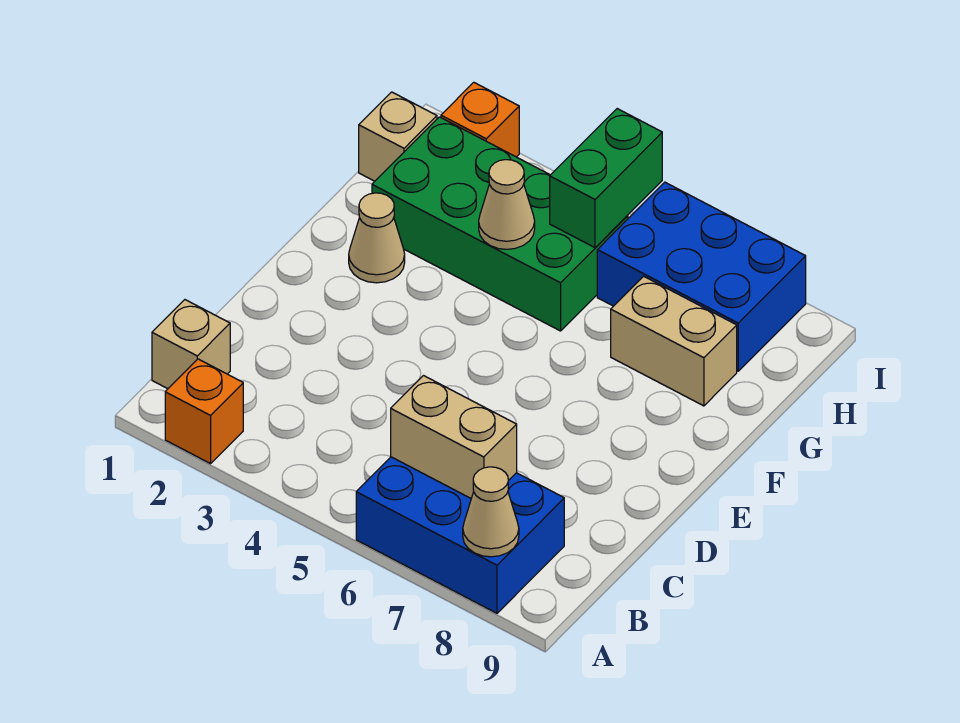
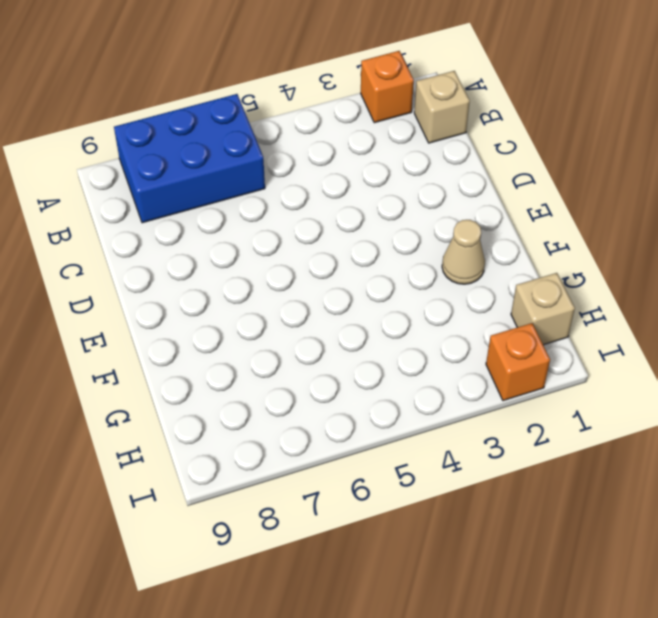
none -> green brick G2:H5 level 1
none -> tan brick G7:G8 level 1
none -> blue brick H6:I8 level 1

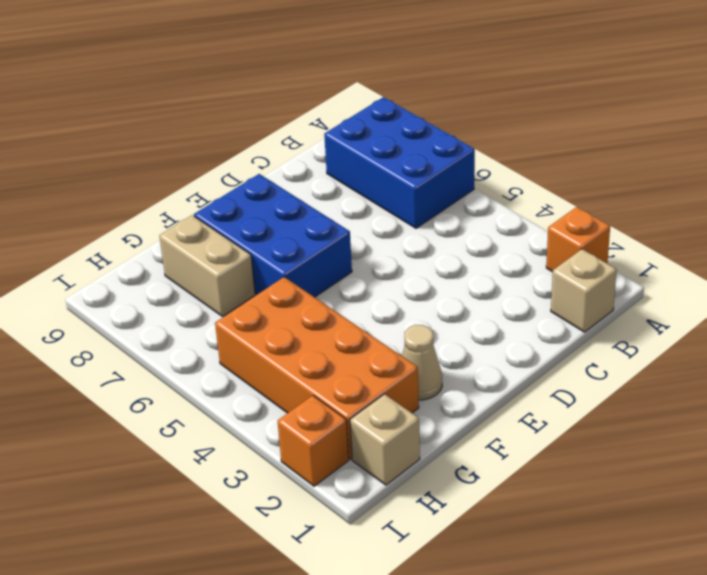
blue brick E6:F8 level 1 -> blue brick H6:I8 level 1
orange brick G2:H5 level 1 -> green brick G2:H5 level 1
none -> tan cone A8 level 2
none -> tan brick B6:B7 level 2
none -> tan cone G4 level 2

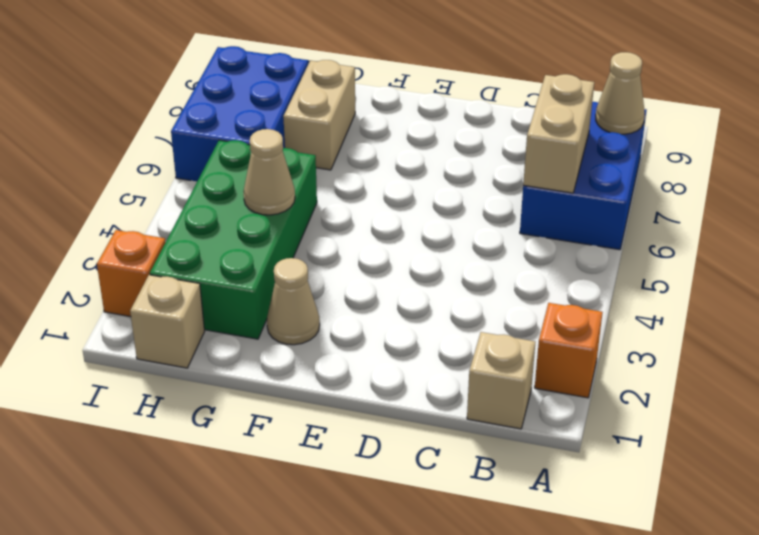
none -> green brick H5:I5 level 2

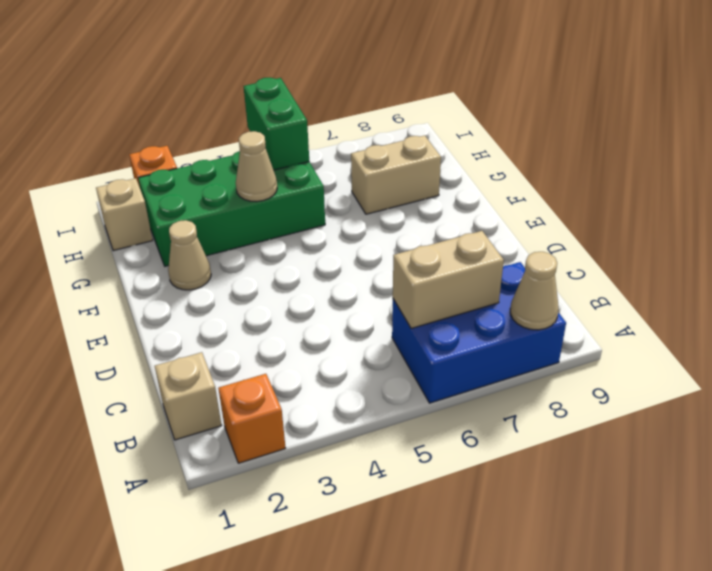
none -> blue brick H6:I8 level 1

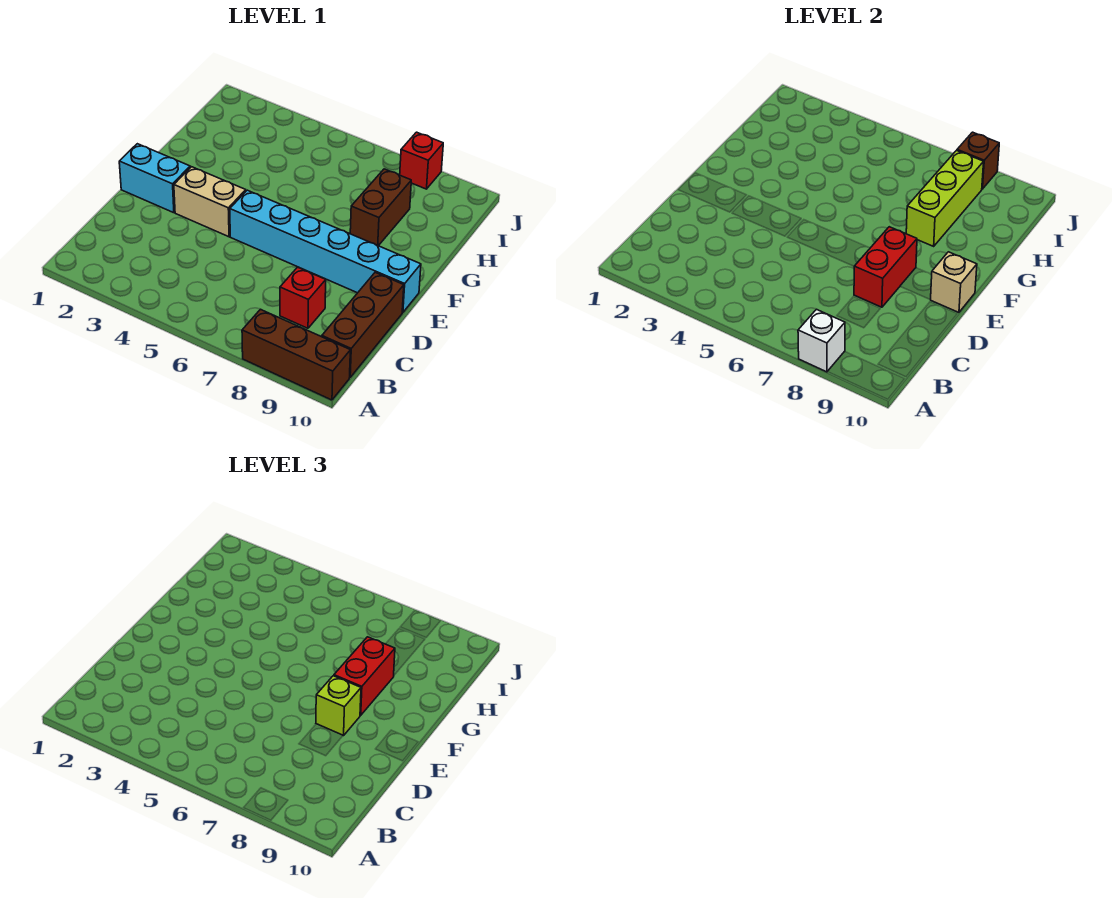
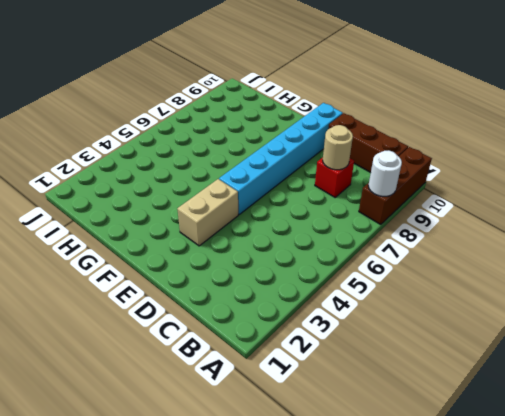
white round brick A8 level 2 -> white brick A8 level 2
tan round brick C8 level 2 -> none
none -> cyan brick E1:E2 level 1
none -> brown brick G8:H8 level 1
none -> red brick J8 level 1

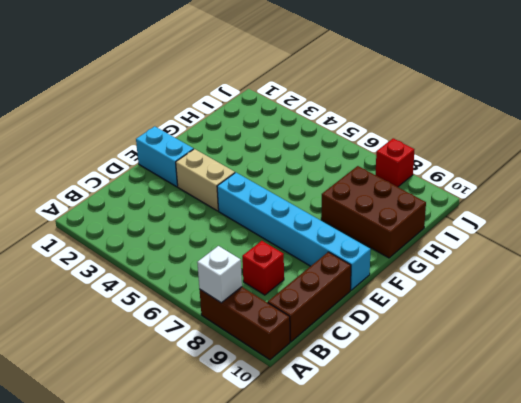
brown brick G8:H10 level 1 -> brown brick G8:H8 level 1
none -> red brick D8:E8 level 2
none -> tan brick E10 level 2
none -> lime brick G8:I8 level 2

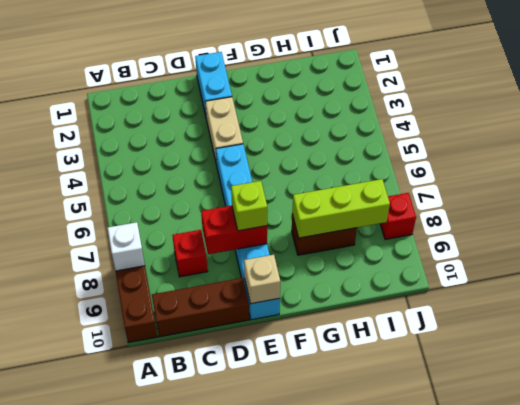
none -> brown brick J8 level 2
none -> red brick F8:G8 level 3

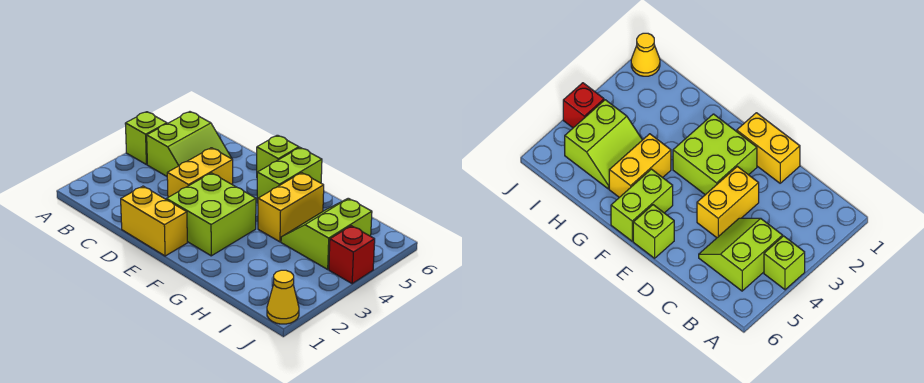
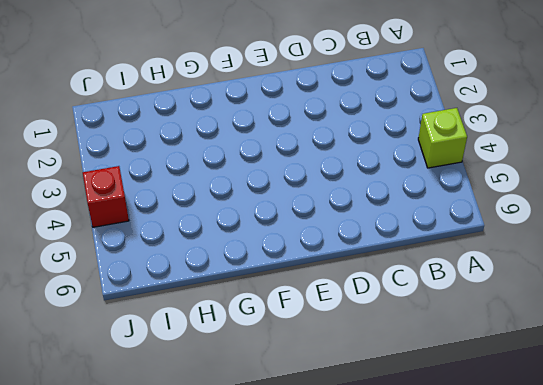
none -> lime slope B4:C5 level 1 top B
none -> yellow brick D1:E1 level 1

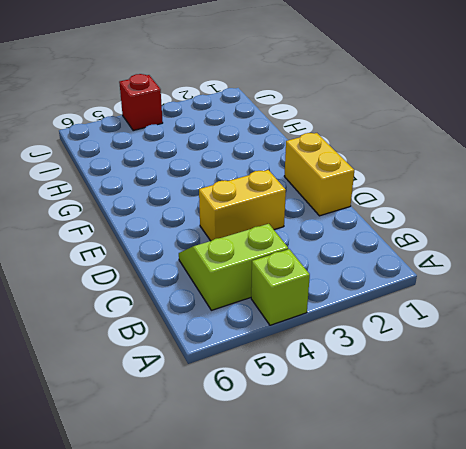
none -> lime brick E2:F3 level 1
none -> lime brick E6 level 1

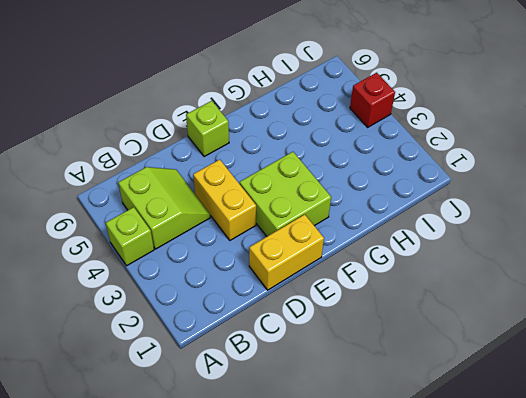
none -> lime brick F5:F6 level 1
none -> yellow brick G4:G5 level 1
▬▬▬
> Problem requirements
Reproduce exactly, and only, the lines that begin at the one containing "blue brick E6:F8" and end with the final line of the data, both included, while omitting every picture.

> Answer for the task
blue brick E6:F8 level 1 -> blue brick H6:I8 level 1
orange brick G2:H5 level 1 -> green brick G2:H5 level 1
none -> tan cone A8 level 2
none -> tan brick B6:B7 level 2
none -> tan cone G4 level 2

none -> green brick H5:I5 level 2

none -> blue brick H6:I8 level 1

white round brick A8 level 2 -> white brick A8 level 2
tan round brick C8 level 2 -> none
none -> cyan brick E1:E2 level 1
none -> brown brick G8:H8 level 1
none -> red brick J8 level 1

brown brick G8:H10 level 1 -> brown brick G8:H8 level 1
none -> red brick D8:E8 level 2
none -> tan brick E10 level 2
none -> lime brick G8:I8 level 2

none -> brown brick J8 level 2
none -> red brick F8:G8 level 3

none -> lime slope B4:C5 level 1 top B
none -> yellow brick D1:E1 level 1

none -> lime brick E2:F3 level 1
none -> lime brick E6 level 1

none -> lime brick F5:F6 level 1
none -> yellow brick G4:G5 level 1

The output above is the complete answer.